(Object state change records)
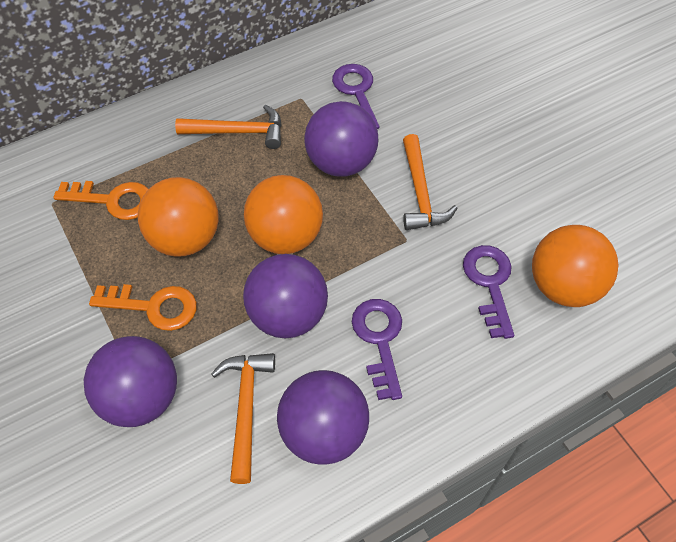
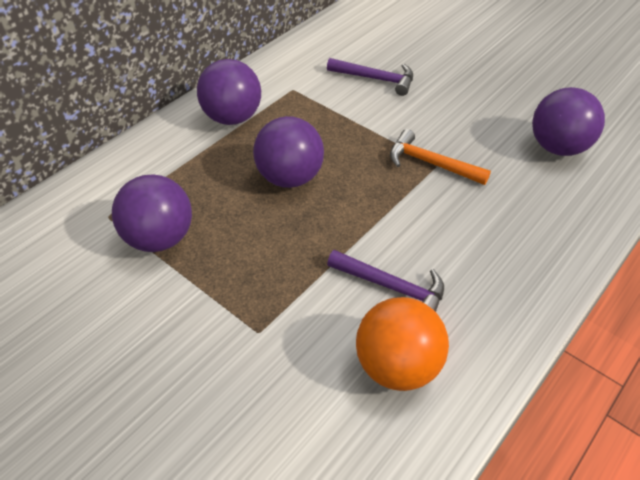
orange ball: 3 -> 1
orange hammer: 3 -> 1
orange key: 2 -> 0
purple hammer: 0 -> 2
purple key: 3 -> 0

Aim of the exercise = Once you have read the records above, say how many of their lines contain the word "orange", giving only that figure.

Output of the exercise = 3